What you should do:
Only the pictures should be dropped; every line of the data must come back exactly as written.

%%

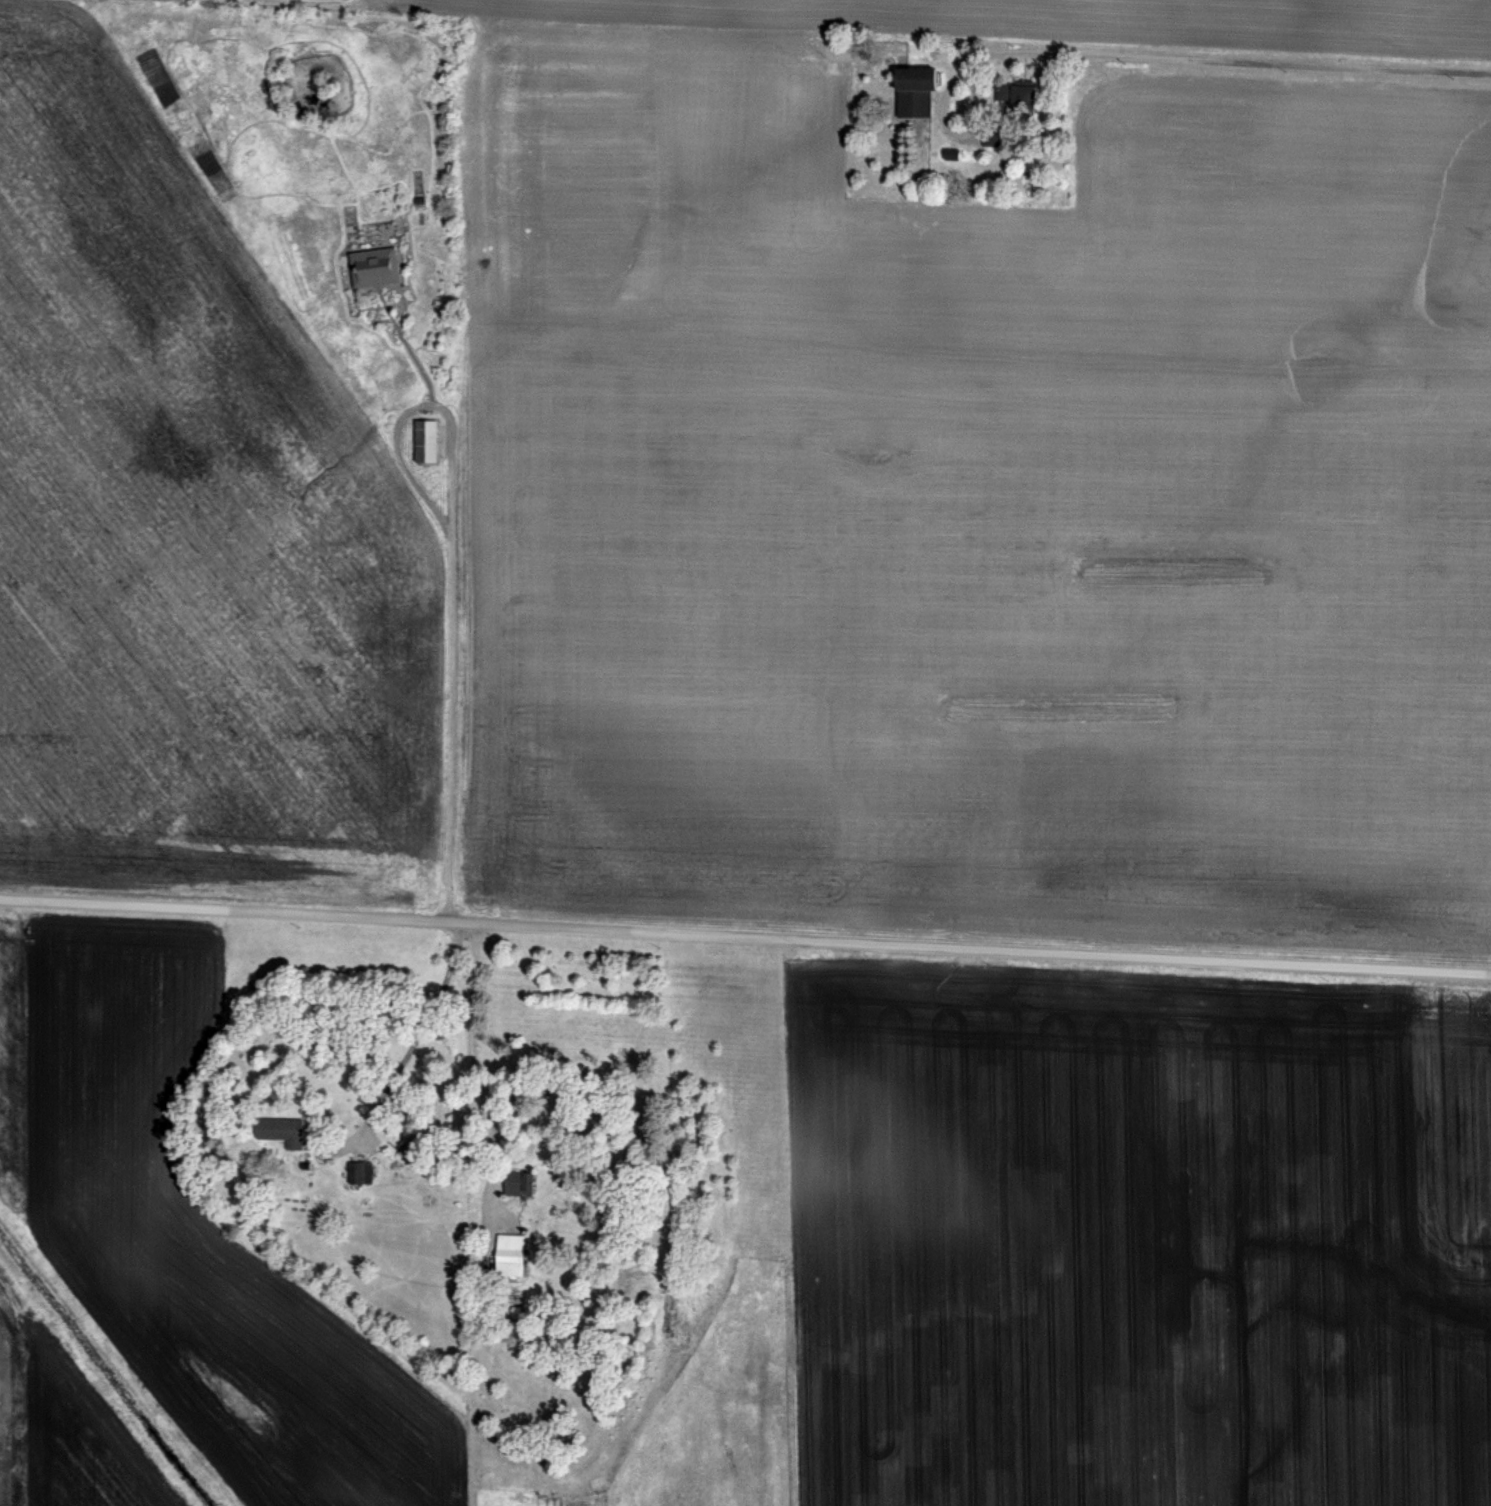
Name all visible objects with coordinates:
road: (1173, 56)
building: (909, 89)
building: (1012, 97)
building: (985, 131)
building: (992, 138)
building: (947, 150)
building: (367, 264)
building: (419, 438)
crop: (753, 448)
road: (403, 459)
road: (450, 609)
road: (745, 934)
road: (416, 1024)
road: (473, 1064)
building: (277, 1128)
building: (409, 1140)
building: (408, 1147)
building: (356, 1170)
building: (515, 1181)
crop: (733, 1201)
building: (504, 1252)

%%

Written answer:
Name all visible objects with coordinates:
road: (1173, 56)
building: (909, 89)
building: (1012, 97)
building: (985, 131)
building: (992, 138)
building: (947, 150)
building: (367, 264)
building: (419, 438)
crop: (753, 448)
road: (403, 459)
road: (450, 609)
road: (745, 934)
road: (416, 1024)
road: (473, 1064)
building: (277, 1128)
building: (409, 1140)
building: (408, 1147)
building: (356, 1170)
building: (515, 1181)
crop: (733, 1201)
building: (504, 1252)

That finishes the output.